━━━ COLLECTED MATERIAL ━━━

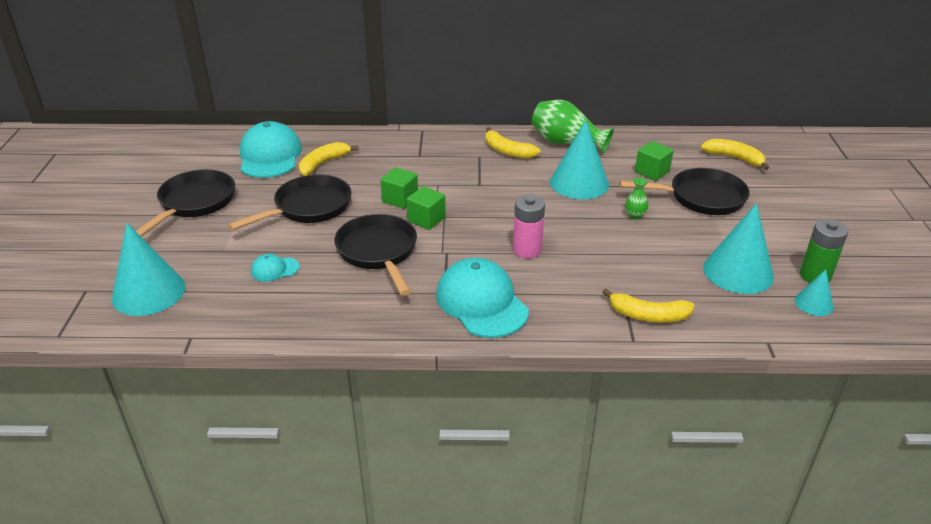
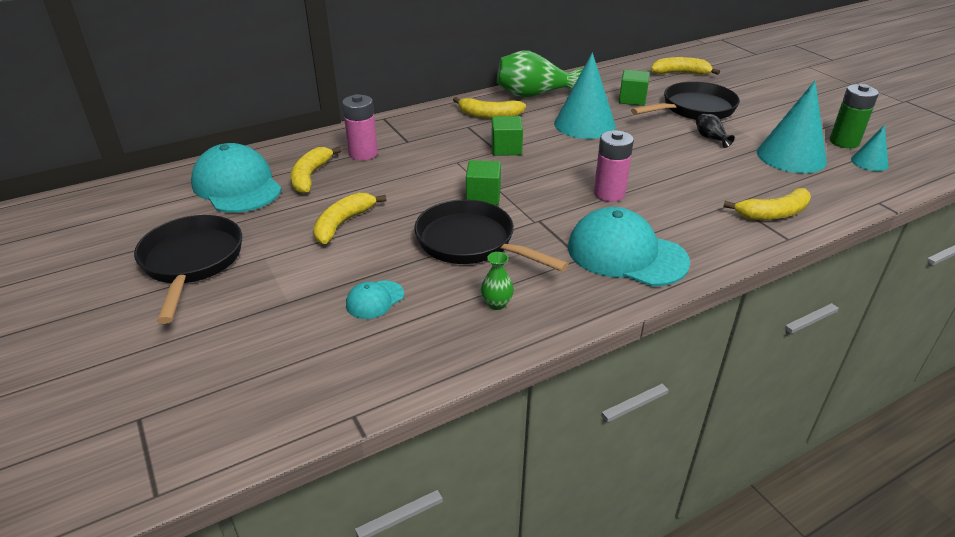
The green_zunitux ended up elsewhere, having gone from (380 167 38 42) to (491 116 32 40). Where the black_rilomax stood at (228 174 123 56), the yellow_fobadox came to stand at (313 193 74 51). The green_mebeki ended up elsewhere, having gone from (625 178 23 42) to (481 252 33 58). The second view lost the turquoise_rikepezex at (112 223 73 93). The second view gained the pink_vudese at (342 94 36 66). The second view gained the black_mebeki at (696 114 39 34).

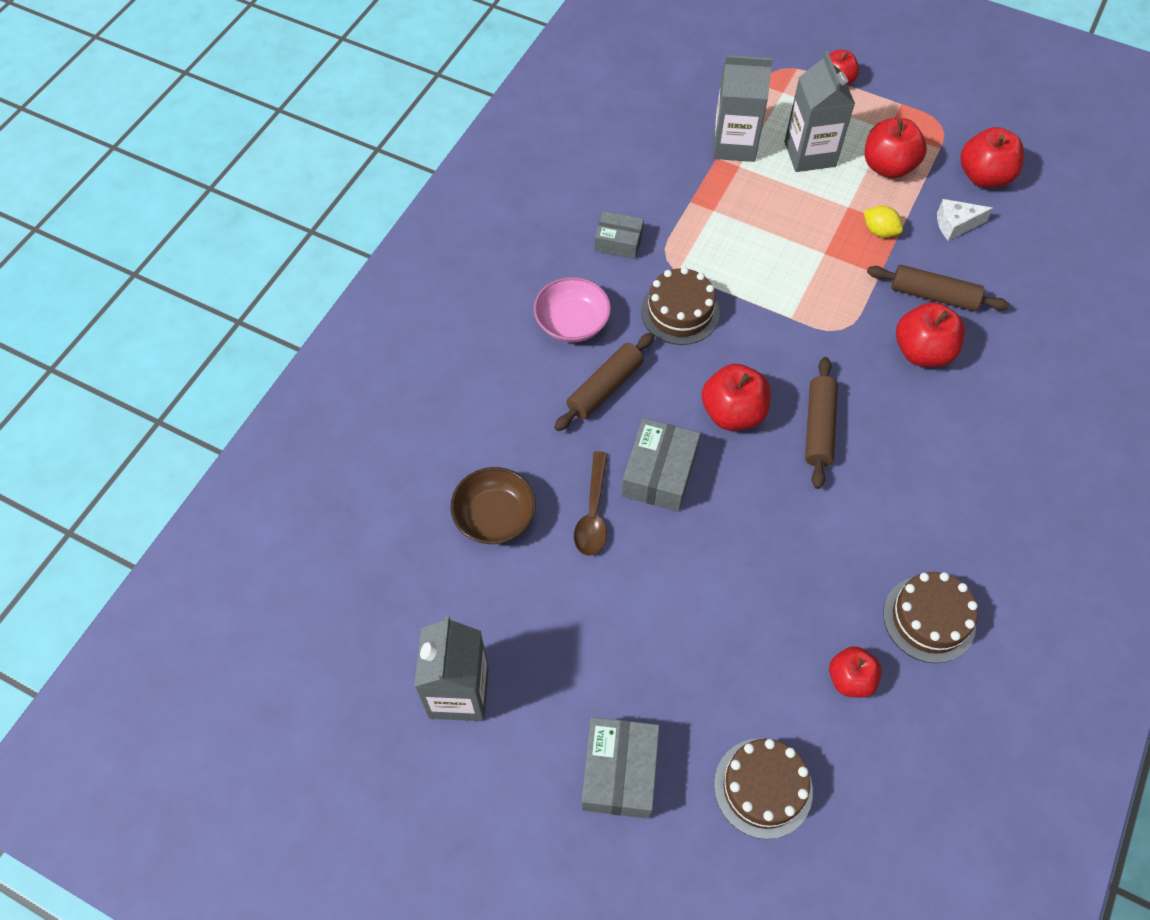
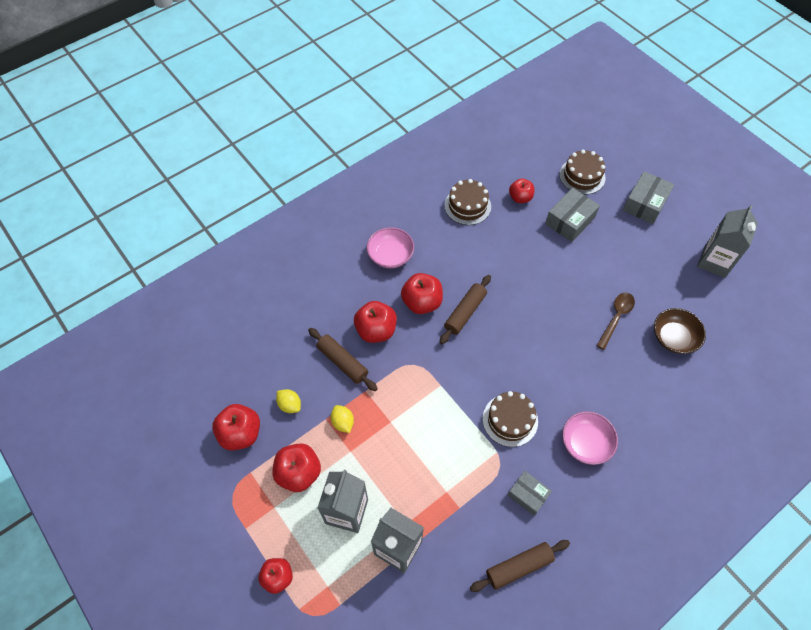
Where the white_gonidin stood at (937 199 56 42), the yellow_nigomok came to stand at (276 389 25 24). The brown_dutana ended up elsewhere, having gone from (554 332 101 99) to (470 540 100 52). The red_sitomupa ended up elsewhere, having gone from (702 364 69 67) to (401 273 42 41). The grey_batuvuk ended up elsewhere, having gone from (622 418 78 94) to (545 188 55 54). The second view gained the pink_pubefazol at (367 227 47 41).

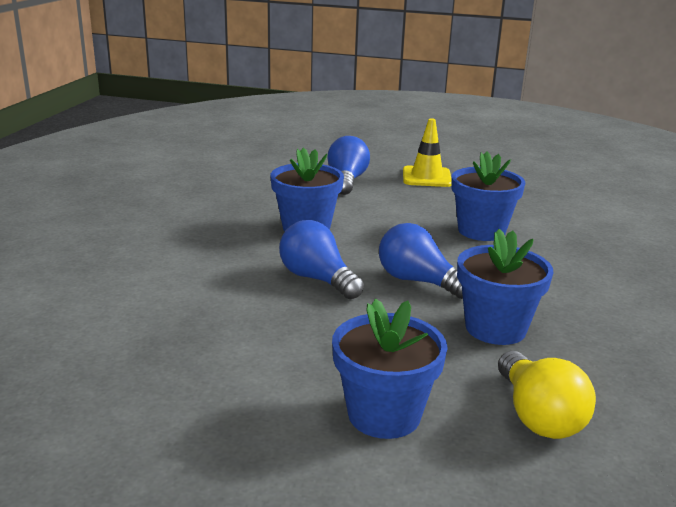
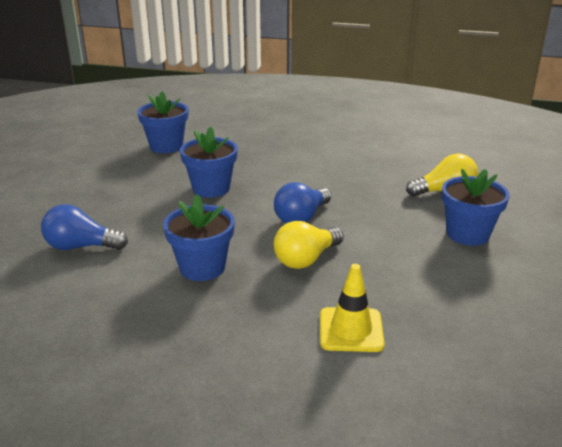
The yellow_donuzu ended up elsewhere, having gone from (403 118 49 69) to (320 264 65 88). What was the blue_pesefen at (279 220 85 79) turned into the yellow_pesefen at (274 221 70 48). The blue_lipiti ended up elsewhere, having gone from (457 229 97 116) to (137 91 52 62).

━━━

== WHAT IS EXPECTED ==
All the lines above are to be given again exactly as they read, with the pictures removed.

== RESULT ==
The green_zunitux ended up elsewhere, having gone from (380 167 38 42) to (491 116 32 40). Where the black_rilomax stood at (228 174 123 56), the yellow_fobadox came to stand at (313 193 74 51). The green_mebeki ended up elsewhere, having gone from (625 178 23 42) to (481 252 33 58). The second view lost the turquoise_rikepezex at (112 223 73 93). The second view gained the pink_vudese at (342 94 36 66). The second view gained the black_mebeki at (696 114 39 34).

Where the white_gonidin stood at (937 199 56 42), the yellow_nigomok came to stand at (276 389 25 24). The brown_dutana ended up elsewhere, having gone from (554 332 101 99) to (470 540 100 52). The red_sitomupa ended up elsewhere, having gone from (702 364 69 67) to (401 273 42 41). The grey_batuvuk ended up elsewhere, having gone from (622 418 78 94) to (545 188 55 54). The second view gained the pink_pubefazol at (367 227 47 41).

The yellow_donuzu ended up elsewhere, having gone from (403 118 49 69) to (320 264 65 88). What was the blue_pesefen at (279 220 85 79) turned into the yellow_pesefen at (274 221 70 48). The blue_lipiti ended up elsewhere, having gone from (457 229 97 116) to (137 91 52 62).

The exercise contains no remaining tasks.